▸ **REQUIRED TASK**: Pull out each line of the items that contains the string "partial", including lines where it appears only as part of a longer string.

Dataset excerpts:
-- START --
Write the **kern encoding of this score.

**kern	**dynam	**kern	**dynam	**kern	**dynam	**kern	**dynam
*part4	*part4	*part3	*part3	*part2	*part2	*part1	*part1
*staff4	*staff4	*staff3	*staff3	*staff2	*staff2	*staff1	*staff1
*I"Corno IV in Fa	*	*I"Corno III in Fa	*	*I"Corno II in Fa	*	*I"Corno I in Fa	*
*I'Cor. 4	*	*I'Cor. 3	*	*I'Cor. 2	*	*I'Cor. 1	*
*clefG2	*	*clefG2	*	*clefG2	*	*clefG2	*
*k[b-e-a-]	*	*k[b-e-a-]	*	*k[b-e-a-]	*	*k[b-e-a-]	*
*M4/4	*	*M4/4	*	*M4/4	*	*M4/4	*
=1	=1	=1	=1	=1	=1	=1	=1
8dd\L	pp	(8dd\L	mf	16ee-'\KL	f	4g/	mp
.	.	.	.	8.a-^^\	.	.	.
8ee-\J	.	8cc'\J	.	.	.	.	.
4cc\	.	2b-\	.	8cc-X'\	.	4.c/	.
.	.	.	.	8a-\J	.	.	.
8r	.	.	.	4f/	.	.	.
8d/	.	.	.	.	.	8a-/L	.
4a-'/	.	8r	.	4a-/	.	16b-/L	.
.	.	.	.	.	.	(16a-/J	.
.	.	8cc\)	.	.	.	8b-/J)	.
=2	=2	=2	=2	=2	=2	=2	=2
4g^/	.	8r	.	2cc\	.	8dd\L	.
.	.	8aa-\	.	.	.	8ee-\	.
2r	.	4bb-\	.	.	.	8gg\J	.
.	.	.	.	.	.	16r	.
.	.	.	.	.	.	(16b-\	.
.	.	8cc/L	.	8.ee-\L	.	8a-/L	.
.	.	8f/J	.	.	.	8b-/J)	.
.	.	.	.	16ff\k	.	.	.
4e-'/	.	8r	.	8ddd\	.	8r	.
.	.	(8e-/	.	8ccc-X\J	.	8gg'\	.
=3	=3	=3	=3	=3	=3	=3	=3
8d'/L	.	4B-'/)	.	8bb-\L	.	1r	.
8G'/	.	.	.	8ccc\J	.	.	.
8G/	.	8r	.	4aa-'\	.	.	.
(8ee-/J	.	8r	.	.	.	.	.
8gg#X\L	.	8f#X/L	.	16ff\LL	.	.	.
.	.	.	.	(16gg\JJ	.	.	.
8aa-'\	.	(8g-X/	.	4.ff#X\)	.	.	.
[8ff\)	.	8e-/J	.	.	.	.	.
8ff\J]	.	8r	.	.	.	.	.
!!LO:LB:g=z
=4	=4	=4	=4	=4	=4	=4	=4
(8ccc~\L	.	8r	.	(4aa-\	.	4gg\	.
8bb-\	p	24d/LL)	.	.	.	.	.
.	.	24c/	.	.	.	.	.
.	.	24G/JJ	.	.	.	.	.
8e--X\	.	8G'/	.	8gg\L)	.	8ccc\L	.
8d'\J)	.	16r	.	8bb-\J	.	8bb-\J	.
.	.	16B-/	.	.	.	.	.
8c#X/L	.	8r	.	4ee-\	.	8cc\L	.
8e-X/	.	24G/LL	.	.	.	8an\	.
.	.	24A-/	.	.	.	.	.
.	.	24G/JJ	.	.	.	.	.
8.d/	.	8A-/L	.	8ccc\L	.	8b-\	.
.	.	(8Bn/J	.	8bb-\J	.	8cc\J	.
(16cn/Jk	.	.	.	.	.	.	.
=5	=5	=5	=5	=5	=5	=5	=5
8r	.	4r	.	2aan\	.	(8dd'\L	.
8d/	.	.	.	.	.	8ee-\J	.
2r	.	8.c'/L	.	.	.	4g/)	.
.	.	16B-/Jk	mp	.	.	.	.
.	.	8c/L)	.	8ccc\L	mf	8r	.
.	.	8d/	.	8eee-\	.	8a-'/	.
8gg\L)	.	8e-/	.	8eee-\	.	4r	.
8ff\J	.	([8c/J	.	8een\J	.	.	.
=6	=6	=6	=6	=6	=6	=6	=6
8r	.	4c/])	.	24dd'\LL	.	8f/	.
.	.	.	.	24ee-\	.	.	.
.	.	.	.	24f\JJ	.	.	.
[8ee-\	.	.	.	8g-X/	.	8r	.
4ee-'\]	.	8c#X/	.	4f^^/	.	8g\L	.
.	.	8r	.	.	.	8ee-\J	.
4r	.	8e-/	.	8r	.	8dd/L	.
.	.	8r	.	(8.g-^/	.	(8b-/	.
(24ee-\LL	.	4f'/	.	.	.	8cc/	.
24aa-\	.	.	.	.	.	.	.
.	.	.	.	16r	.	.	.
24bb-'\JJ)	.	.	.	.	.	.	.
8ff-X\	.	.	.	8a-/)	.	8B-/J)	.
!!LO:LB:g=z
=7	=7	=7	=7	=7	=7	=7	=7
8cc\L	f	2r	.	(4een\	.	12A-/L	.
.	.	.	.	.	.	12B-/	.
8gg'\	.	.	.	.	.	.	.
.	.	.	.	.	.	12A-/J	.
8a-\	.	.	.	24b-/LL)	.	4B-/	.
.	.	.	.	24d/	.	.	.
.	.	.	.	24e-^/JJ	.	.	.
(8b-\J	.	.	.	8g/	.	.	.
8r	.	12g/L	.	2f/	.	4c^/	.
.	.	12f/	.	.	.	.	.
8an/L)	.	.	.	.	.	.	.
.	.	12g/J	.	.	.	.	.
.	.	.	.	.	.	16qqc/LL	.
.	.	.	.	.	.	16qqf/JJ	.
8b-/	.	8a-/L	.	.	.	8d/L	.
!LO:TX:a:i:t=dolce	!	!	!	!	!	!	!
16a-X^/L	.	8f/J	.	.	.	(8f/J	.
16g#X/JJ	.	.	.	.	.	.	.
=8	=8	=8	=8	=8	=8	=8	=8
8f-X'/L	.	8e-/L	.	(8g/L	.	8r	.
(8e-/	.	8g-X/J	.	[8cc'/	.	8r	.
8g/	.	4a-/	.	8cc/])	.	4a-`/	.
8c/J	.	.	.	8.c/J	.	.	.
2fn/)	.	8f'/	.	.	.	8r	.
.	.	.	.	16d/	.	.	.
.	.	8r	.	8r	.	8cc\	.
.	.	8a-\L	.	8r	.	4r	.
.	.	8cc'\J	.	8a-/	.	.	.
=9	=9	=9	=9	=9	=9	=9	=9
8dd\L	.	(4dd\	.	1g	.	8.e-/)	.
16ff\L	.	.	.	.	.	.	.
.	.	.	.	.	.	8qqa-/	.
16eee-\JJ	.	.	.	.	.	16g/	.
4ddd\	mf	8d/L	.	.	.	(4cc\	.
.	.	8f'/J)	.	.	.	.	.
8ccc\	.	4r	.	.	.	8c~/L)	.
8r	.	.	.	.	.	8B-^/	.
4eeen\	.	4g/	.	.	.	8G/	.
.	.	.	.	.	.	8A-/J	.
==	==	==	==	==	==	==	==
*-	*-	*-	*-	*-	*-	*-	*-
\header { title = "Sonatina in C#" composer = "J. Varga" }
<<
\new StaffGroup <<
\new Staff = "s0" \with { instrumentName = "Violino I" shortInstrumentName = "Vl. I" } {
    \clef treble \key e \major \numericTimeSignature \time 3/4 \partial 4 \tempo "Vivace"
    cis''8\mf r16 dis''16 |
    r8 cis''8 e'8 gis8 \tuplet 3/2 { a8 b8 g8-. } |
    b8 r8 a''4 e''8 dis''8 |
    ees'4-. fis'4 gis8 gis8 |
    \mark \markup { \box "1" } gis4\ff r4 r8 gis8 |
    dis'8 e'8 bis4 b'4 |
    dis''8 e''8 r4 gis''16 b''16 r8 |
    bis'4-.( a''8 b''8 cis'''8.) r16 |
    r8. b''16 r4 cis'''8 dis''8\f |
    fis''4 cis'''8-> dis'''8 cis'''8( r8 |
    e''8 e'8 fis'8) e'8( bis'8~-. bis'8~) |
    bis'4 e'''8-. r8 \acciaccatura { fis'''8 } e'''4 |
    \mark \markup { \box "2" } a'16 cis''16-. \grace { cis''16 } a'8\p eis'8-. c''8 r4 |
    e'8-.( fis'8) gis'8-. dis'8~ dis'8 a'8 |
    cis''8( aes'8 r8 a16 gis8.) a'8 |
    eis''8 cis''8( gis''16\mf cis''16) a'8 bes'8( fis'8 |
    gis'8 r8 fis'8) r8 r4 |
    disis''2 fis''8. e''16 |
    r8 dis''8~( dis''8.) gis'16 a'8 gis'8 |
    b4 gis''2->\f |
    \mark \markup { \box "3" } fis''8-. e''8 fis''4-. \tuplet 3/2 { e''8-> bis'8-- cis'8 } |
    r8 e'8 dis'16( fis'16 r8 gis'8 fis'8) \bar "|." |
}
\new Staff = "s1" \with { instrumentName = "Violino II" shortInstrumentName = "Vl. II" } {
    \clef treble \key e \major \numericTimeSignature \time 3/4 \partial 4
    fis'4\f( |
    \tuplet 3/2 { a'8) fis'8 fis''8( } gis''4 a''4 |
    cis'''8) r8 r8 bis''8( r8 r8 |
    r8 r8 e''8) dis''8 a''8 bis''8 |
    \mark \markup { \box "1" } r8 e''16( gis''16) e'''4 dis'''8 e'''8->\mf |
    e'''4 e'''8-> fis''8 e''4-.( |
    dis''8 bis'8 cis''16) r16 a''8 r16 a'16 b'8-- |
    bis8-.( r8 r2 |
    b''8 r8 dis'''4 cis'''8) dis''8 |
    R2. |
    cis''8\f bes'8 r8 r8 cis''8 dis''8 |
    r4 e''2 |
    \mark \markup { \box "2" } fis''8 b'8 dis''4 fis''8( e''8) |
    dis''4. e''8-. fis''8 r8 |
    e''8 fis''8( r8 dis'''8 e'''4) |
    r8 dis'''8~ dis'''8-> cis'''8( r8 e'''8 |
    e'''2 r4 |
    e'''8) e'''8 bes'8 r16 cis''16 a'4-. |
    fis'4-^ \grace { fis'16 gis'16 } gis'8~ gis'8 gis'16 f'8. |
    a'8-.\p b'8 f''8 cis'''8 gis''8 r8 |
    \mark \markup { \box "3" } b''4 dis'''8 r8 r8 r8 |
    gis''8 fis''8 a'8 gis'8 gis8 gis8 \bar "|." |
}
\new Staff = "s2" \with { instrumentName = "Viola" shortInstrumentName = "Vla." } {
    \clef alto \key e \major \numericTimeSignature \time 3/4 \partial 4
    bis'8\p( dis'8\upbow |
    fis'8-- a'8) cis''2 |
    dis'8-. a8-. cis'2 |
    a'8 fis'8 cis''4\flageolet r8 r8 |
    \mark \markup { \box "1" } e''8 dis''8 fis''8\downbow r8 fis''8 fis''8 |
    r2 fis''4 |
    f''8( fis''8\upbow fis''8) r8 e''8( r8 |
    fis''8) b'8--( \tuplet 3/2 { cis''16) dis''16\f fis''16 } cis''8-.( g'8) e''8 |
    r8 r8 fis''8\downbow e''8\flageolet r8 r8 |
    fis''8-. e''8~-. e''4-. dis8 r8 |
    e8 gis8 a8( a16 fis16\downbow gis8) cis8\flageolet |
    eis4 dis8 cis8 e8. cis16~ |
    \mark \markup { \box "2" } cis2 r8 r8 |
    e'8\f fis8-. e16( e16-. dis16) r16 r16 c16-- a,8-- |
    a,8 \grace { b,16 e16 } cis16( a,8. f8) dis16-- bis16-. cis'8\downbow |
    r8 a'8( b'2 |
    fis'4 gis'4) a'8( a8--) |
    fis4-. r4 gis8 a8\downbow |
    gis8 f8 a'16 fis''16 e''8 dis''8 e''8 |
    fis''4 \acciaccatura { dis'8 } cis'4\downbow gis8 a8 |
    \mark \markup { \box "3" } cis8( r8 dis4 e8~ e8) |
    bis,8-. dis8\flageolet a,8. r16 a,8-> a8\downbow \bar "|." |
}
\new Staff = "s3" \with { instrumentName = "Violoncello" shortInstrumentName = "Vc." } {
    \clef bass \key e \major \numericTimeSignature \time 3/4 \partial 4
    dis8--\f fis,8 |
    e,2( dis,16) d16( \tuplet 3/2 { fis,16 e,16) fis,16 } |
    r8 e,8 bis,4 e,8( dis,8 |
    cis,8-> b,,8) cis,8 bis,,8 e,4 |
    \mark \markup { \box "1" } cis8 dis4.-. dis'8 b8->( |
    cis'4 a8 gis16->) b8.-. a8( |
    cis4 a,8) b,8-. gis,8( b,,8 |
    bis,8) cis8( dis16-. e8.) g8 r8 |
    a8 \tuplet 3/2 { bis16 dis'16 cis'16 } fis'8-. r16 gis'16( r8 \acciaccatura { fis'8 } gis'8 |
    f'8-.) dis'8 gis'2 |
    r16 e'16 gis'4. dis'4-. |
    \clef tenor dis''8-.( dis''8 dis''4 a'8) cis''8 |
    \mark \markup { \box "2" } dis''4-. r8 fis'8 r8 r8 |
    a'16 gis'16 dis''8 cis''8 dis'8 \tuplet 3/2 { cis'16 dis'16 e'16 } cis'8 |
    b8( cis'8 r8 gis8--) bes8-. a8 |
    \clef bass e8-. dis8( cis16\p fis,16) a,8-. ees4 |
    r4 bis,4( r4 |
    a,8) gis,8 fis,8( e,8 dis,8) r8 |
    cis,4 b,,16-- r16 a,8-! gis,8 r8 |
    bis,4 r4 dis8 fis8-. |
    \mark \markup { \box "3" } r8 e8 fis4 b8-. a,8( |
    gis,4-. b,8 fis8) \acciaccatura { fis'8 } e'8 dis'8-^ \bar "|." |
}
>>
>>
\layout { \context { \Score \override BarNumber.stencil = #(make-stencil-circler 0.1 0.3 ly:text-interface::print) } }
-- END --
▸ **RESPONSE TO THIS TASK**:
    \clef treble \key e \major \numericTimeSignature \time 3/4 \partial 4 \tempo "Vivace"
    \clef treble \key e \major \numericTimeSignature \time 3/4 \partial 4
    \clef alto \key e \major \numericTimeSignature \time 3/4 \partial 4
    \clef bass \key e \major \numericTimeSignature \time 3/4 \partial 4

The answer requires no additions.